- EXERCISE PROMPT
Print every record exactly.

- THE DATA
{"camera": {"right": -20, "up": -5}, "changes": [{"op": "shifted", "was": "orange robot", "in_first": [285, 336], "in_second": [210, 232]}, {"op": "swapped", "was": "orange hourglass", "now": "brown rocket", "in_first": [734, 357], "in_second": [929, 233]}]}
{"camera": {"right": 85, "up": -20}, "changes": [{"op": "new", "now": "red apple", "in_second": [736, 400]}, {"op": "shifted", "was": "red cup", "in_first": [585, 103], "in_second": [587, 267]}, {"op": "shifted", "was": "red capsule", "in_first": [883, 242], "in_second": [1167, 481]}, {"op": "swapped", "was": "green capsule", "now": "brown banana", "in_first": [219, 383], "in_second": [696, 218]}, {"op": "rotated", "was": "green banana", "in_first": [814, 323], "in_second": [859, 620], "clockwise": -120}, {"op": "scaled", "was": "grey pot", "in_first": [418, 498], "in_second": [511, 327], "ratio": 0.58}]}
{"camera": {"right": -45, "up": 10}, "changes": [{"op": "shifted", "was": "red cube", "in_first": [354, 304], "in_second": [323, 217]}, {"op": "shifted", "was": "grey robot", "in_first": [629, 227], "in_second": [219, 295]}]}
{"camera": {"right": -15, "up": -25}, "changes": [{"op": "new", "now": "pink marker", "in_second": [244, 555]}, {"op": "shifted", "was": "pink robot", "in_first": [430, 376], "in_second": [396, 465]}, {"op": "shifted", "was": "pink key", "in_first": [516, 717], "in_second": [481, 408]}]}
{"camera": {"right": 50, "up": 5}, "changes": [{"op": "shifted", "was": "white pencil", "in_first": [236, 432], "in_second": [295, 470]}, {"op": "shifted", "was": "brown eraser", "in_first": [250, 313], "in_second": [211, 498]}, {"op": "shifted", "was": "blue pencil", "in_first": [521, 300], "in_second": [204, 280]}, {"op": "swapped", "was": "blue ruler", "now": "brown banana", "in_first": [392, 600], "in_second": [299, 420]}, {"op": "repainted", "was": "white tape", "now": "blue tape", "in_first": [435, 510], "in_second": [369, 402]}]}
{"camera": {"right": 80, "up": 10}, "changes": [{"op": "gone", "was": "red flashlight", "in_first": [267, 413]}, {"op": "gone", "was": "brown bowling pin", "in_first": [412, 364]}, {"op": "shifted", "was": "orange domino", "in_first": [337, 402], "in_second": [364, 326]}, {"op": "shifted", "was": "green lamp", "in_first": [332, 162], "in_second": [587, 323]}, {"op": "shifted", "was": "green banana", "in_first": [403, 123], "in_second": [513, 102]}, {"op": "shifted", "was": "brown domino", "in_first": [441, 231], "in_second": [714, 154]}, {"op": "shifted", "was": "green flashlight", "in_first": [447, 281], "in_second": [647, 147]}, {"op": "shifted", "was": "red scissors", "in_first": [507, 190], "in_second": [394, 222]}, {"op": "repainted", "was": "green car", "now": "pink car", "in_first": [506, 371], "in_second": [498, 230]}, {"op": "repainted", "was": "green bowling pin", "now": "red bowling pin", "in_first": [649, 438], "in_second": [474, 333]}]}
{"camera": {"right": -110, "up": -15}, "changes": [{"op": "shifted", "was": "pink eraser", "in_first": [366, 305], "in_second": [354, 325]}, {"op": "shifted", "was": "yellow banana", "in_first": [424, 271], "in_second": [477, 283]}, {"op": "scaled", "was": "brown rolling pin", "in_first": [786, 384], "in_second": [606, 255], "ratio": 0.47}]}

- WORKED SOLUTION
{"camera": {"right": -20, "up": -5}, "changes": [{"op": "shifted", "was": "orange robot", "in_first": [285, 336], "in_second": [210, 232]}, {"op": "swapped", "was": "orange hourglass", "now": "brown rocket", "in_first": [734, 357], "in_second": [929, 233]}]}
{"camera": {"right": 85, "up": -20}, "changes": [{"op": "new", "now": "red apple", "in_second": [736, 400]}, {"op": "shifted", "was": "red cup", "in_first": [585, 103], "in_second": [587, 267]}, {"op": "shifted", "was": "red capsule", "in_first": [883, 242], "in_second": [1167, 481]}, {"op": "swapped", "was": "green capsule", "now": "brown banana", "in_first": [219, 383], "in_second": [696, 218]}, {"op": "rotated", "was": "green banana", "in_first": [814, 323], "in_second": [859, 620], "clockwise": -120}, {"op": "scaled", "was": "grey pot", "in_first": [418, 498], "in_second": [511, 327], "ratio": 0.58}]}
{"camera": {"right": -45, "up": 10}, "changes": [{"op": "shifted", "was": "red cube", "in_first": [354, 304], "in_second": [323, 217]}, {"op": "shifted", "was": "grey robot", "in_first": [629, 227], "in_second": [219, 295]}]}
{"camera": {"right": -15, "up": -25}, "changes": [{"op": "new", "now": "pink marker", "in_second": [244, 555]}, {"op": "shifted", "was": "pink robot", "in_first": [430, 376], "in_second": [396, 465]}, {"op": "shifted", "was": "pink key", "in_first": [516, 717], "in_second": [481, 408]}]}
{"camera": {"right": 50, "up": 5}, "changes": [{"op": "shifted", "was": "white pencil", "in_first": [236, 432], "in_second": [295, 470]}, {"op": "shifted", "was": "brown eraser", "in_first": [250, 313], "in_second": [211, 498]}, {"op": "shifted", "was": "blue pencil", "in_first": [521, 300], "in_second": [204, 280]}, {"op": "swapped", "was": "blue ruler", "now": "brown banana", "in_first": [392, 600], "in_second": [299, 420]}, {"op": "repainted", "was": "white tape", "now": "blue tape", "in_first": [435, 510], "in_second": [369, 402]}]}
{"camera": {"right": 80, "up": 10}, "changes": [{"op": "gone", "was": "red flashlight", "in_first": [267, 413]}, {"op": "gone", "was": "brown bowling pin", "in_first": [412, 364]}, {"op": "shifted", "was": "orange domino", "in_first": [337, 402], "in_second": [364, 326]}, {"op": "shifted", "was": "green lamp", "in_first": [332, 162], "in_second": [587, 323]}, {"op": "shifted", "was": "green banana", "in_first": [403, 123], "in_second": [513, 102]}, {"op": "shifted", "was": "brown domino", "in_first": [441, 231], "in_second": [714, 154]}, {"op": "shifted", "was": "green flashlight", "in_first": [447, 281], "in_second": [647, 147]}, {"op": "shifted", "was": "red scissors", "in_first": [507, 190], "in_second": [394, 222]}, {"op": "repainted", "was": "green car", "now": "pink car", "in_first": [506, 371], "in_second": [498, 230]}, {"op": "repainted", "was": "green bowling pin", "now": "red bowling pin", "in_first": [649, 438], "in_second": [474, 333]}]}
{"camera": {"right": -110, "up": -15}, "changes": [{"op": "shifted", "was": "pink eraser", "in_first": [366, 305], "in_second": [354, 325]}, {"op": "shifted", "was": "yellow banana", "in_first": [424, 271], "in_second": [477, 283]}, {"op": "scaled", "was": "brown rolling pin", "in_first": [786, 384], "in_second": [606, 255], "ratio": 0.47}]}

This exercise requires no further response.